Content starts

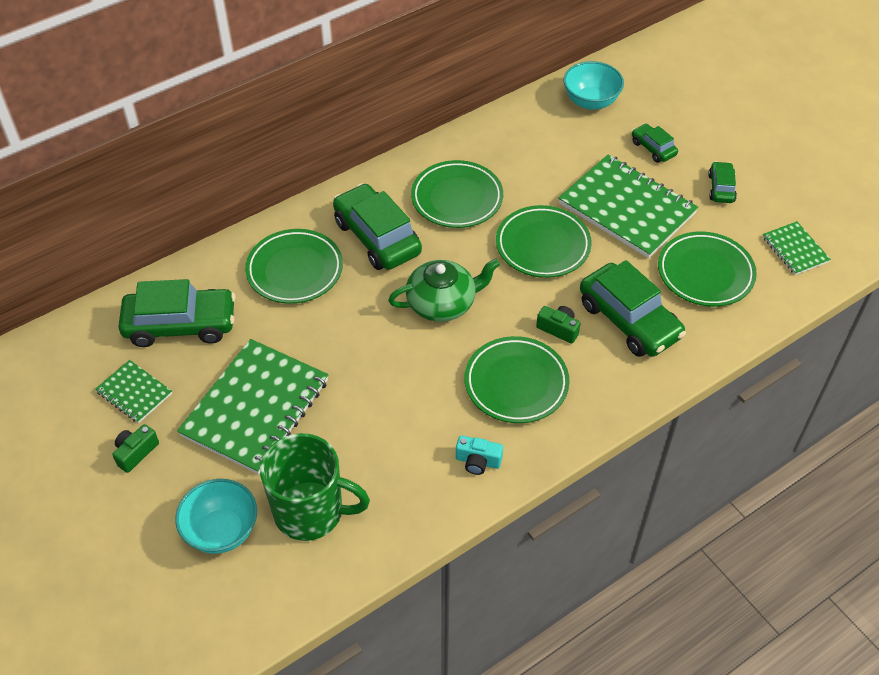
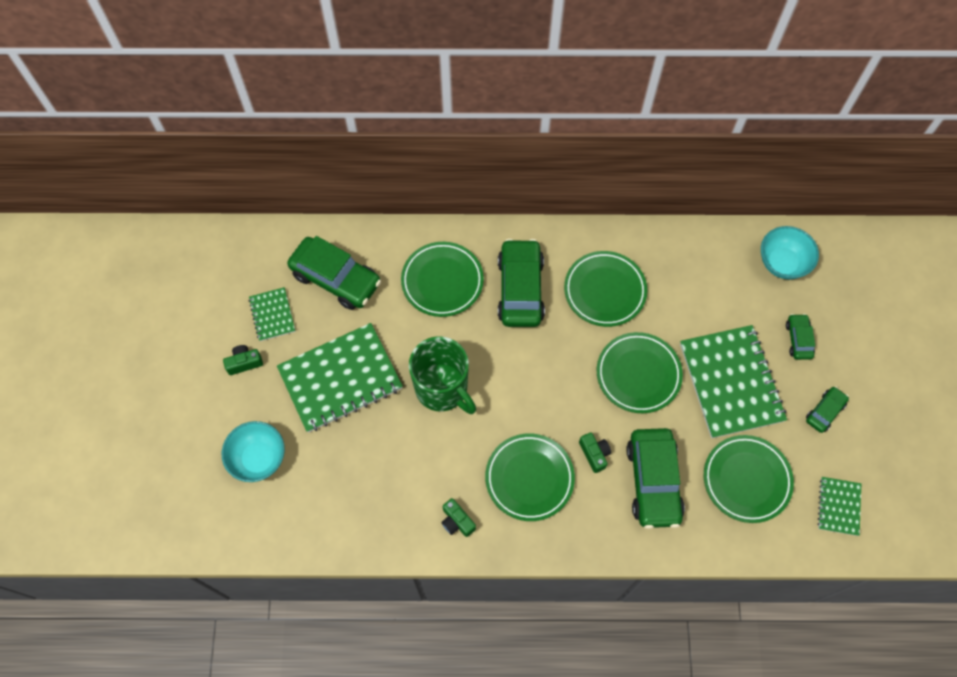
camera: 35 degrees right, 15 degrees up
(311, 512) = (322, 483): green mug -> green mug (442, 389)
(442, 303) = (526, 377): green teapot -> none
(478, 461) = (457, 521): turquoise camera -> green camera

Content ends
Content starts

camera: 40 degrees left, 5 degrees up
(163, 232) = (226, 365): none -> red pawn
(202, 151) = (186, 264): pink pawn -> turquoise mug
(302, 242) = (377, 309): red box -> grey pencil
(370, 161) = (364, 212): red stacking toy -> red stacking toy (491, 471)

Content ends
Content starts

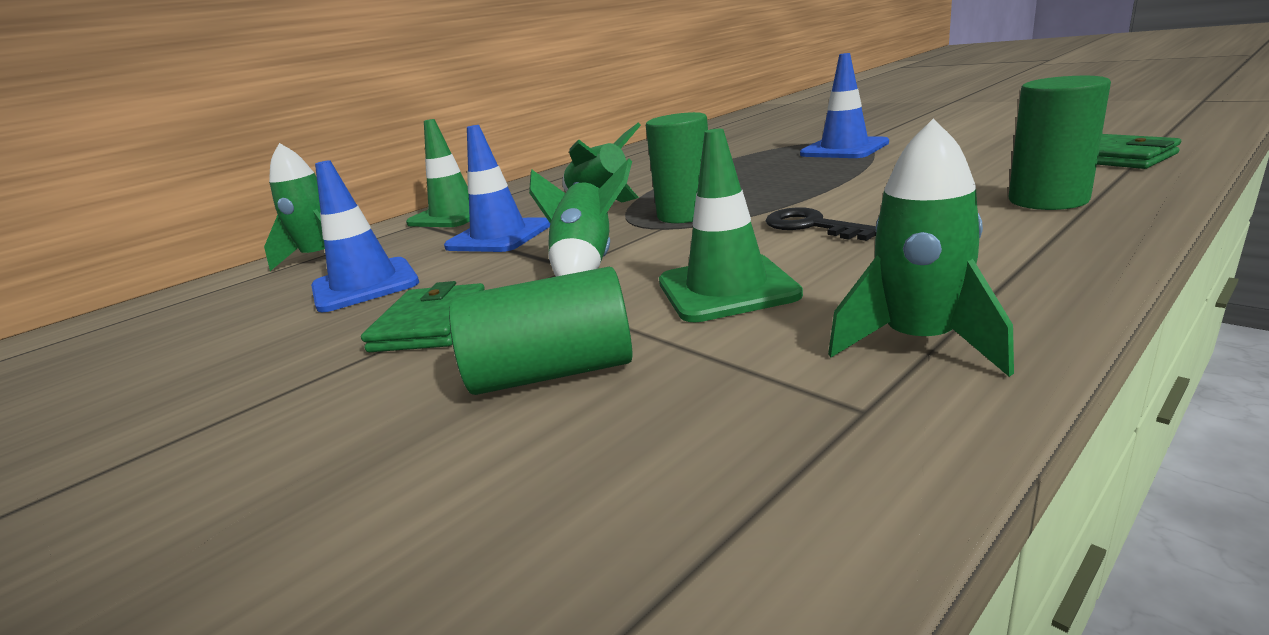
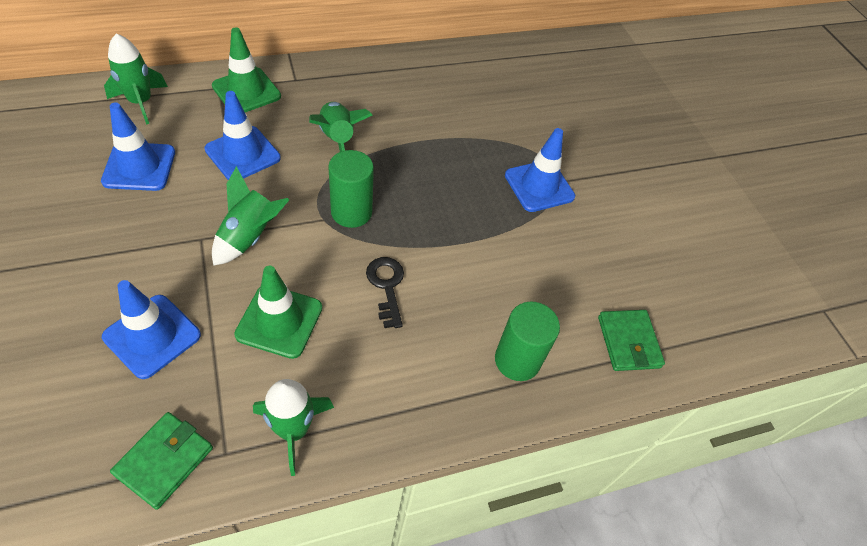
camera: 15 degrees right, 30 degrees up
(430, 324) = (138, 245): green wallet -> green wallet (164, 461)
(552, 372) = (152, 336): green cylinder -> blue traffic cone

Content ends

§ **Exercise requirements**
Filter the records above for lines containing the word "degrees", and copy those lines.

§ **Result of the exercise**
camera: 35 degrees right, 15 degrees up
camera: 40 degrees left, 5 degrees up
camera: 15 degrees right, 30 degrees up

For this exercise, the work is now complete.